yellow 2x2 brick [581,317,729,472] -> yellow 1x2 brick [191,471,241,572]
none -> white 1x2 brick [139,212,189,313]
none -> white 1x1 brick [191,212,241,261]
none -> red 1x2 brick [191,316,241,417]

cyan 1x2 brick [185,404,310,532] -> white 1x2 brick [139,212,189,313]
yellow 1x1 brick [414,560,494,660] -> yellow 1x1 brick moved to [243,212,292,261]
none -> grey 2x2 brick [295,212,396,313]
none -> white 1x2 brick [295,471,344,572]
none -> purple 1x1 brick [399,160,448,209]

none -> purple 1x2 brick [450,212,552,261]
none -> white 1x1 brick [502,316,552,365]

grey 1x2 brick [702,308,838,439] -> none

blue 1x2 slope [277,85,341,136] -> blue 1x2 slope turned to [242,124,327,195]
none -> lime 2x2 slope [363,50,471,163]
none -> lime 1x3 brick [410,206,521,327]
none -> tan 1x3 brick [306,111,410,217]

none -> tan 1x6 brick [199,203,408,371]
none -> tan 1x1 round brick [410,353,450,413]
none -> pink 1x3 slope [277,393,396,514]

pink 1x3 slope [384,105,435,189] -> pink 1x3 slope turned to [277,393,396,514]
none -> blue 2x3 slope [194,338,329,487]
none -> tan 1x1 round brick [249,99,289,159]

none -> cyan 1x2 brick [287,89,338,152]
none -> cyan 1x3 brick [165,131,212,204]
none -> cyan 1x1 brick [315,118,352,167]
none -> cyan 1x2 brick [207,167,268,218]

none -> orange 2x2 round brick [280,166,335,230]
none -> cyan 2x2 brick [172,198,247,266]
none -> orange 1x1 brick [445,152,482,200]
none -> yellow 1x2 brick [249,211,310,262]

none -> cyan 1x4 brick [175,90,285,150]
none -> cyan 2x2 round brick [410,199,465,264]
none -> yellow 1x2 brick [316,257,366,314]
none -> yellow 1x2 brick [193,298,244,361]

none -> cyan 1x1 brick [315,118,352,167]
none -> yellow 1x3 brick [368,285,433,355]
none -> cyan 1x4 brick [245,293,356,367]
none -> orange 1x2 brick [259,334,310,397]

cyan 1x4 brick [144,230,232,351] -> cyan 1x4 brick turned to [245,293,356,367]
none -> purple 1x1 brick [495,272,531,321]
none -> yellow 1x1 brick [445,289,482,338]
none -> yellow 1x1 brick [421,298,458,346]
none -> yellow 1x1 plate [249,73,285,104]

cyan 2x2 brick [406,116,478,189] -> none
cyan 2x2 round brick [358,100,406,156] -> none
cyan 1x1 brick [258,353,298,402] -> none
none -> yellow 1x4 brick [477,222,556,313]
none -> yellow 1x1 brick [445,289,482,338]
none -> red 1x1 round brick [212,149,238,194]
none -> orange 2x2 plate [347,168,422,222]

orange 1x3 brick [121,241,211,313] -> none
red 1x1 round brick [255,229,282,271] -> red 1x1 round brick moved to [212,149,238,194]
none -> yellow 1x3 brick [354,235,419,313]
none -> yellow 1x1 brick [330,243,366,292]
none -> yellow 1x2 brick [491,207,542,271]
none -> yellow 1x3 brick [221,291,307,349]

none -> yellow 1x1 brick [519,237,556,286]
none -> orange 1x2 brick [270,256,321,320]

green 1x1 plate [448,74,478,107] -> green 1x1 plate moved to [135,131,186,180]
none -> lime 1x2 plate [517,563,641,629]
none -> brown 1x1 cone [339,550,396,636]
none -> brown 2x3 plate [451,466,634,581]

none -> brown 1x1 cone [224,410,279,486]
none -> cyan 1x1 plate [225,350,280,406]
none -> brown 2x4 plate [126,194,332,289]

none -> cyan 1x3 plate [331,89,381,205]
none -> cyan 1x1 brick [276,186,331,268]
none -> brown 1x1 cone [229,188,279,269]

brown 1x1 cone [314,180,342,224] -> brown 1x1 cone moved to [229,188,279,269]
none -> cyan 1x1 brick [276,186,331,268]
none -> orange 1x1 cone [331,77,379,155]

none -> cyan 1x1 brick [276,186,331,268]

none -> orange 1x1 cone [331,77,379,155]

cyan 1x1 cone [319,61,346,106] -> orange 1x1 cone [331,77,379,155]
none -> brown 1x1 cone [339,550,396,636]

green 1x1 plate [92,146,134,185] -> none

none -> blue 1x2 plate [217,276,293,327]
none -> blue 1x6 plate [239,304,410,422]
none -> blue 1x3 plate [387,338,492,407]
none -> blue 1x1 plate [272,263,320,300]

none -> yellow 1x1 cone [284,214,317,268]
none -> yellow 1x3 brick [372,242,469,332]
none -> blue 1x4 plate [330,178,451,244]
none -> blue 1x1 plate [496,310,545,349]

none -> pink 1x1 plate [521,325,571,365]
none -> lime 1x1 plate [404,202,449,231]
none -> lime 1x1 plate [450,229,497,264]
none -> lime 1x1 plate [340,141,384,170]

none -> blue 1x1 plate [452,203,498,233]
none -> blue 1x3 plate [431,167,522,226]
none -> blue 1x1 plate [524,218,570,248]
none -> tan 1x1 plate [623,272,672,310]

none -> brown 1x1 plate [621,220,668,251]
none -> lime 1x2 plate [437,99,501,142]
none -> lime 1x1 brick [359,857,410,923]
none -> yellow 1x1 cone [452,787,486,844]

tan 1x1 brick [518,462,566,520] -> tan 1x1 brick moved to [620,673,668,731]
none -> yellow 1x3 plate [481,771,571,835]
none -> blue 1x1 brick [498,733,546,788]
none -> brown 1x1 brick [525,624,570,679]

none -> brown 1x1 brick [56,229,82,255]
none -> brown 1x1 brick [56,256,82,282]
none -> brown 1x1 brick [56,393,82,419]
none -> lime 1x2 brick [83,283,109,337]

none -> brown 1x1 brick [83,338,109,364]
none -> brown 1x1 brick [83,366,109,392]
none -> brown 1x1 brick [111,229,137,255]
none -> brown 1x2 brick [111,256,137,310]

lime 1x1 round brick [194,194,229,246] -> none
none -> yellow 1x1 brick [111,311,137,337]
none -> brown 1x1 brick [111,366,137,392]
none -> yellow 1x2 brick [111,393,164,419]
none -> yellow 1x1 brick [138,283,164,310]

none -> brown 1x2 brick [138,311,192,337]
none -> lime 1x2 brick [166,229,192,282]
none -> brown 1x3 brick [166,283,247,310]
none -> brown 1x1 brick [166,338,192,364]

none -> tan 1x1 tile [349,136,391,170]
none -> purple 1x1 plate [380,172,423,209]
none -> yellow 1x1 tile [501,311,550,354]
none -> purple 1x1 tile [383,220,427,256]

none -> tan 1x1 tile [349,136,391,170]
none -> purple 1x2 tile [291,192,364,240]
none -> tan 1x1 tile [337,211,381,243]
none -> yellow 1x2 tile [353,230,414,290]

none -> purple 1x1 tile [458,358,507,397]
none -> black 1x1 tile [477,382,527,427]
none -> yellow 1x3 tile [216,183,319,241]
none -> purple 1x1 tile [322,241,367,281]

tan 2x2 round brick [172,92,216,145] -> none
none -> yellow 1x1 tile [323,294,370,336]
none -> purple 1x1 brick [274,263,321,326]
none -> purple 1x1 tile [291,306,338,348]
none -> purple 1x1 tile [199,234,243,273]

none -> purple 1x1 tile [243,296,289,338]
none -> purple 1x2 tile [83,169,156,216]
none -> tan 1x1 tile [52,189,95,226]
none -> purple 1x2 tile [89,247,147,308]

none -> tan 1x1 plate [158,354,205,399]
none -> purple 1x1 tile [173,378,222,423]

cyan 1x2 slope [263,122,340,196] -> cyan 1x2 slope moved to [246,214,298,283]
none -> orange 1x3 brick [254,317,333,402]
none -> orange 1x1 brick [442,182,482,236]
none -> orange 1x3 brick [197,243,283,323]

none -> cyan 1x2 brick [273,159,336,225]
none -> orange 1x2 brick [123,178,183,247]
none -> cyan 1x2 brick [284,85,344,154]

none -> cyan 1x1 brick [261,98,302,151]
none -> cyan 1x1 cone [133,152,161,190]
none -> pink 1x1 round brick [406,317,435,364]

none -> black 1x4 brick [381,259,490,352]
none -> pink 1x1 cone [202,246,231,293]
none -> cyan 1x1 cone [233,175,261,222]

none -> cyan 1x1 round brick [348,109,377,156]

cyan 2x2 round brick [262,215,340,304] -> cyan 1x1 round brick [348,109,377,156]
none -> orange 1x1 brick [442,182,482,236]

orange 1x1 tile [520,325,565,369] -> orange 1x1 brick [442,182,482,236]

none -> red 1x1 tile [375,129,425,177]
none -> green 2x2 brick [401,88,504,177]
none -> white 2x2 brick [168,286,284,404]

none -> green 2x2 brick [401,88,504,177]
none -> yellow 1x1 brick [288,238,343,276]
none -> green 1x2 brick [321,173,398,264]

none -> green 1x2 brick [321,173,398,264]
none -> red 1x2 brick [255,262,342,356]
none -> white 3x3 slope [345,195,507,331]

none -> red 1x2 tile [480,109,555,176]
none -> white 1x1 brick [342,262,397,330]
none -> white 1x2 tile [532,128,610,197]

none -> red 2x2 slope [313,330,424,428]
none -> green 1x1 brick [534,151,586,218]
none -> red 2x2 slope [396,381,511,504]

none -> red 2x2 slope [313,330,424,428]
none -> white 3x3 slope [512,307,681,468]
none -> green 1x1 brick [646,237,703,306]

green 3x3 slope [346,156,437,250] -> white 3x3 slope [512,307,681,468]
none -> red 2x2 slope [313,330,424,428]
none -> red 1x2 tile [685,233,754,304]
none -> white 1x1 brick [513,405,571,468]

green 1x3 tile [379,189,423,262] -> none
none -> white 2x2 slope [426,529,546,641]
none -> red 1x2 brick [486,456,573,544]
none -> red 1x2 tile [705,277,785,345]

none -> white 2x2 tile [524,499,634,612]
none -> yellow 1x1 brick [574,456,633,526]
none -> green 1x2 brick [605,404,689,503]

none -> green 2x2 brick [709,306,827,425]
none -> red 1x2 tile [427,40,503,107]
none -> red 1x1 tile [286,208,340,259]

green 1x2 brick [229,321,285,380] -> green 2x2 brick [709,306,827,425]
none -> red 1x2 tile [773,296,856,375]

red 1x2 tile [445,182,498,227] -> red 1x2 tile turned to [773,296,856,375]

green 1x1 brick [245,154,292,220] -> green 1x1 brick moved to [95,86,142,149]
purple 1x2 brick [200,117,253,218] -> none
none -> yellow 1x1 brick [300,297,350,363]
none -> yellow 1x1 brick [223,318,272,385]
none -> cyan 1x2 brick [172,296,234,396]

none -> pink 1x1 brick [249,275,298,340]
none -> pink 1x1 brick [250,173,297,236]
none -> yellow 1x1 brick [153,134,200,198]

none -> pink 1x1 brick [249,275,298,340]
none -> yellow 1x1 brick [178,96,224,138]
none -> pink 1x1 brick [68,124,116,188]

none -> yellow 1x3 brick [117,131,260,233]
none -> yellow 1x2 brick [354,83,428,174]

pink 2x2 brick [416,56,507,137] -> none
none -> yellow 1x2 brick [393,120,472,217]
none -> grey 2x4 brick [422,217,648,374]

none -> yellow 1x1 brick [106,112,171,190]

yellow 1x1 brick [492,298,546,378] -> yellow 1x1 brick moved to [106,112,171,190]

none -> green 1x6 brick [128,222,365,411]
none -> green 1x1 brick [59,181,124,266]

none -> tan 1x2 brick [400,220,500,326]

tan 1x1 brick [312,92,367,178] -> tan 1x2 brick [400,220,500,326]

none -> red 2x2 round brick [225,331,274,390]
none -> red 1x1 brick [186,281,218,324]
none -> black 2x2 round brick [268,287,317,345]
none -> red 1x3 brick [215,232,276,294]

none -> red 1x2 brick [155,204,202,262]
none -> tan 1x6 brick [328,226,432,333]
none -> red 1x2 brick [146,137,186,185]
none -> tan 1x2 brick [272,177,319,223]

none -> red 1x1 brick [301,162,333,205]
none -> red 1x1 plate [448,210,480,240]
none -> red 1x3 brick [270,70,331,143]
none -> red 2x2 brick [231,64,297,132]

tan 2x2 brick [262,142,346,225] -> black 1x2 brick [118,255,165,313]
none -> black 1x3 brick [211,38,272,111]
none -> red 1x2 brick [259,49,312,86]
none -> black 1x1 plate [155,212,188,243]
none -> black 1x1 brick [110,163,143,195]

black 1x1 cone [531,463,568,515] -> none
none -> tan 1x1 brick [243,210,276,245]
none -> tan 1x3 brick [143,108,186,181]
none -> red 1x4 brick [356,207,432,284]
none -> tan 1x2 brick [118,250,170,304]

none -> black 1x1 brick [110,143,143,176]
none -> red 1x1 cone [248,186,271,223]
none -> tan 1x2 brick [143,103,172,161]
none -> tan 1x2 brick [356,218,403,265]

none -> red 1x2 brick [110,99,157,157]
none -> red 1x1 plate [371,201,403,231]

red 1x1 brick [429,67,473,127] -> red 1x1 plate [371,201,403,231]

• [PROBLEM TO SOLVE]: Begin with the line that has "none -> yellow 1x2 brick [193,298,244,361]" in the listing above and end after the line that has "none -> yellow 1x3 brick [221,291,307,349]"; output those lines exactly.

• [TASK OUTPUT]:
none -> yellow 1x2 brick [193,298,244,361]

none -> cyan 1x1 brick [315,118,352,167]
none -> yellow 1x3 brick [368,285,433,355]
none -> cyan 1x4 brick [245,293,356,367]
none -> orange 1x2 brick [259,334,310,397]

cyan 1x4 brick [144,230,232,351] -> cyan 1x4 brick turned to [245,293,356,367]
none -> purple 1x1 brick [495,272,531,321]
none -> yellow 1x1 brick [445,289,482,338]
none -> yellow 1x1 brick [421,298,458,346]
none -> yellow 1x1 plate [249,73,285,104]

cyan 2x2 brick [406,116,478,189] -> none
cyan 2x2 round brick [358,100,406,156] -> none
cyan 1x1 brick [258,353,298,402] -> none
none -> yellow 1x4 brick [477,222,556,313]
none -> yellow 1x1 brick [445,289,482,338]
none -> red 1x1 round brick [212,149,238,194]
none -> orange 2x2 plate [347,168,422,222]

orange 1x3 brick [121,241,211,313] -> none
red 1x1 round brick [255,229,282,271] -> red 1x1 round brick moved to [212,149,238,194]
none -> yellow 1x3 brick [354,235,419,313]
none -> yellow 1x1 brick [330,243,366,292]
none -> yellow 1x2 brick [491,207,542,271]
none -> yellow 1x3 brick [221,291,307,349]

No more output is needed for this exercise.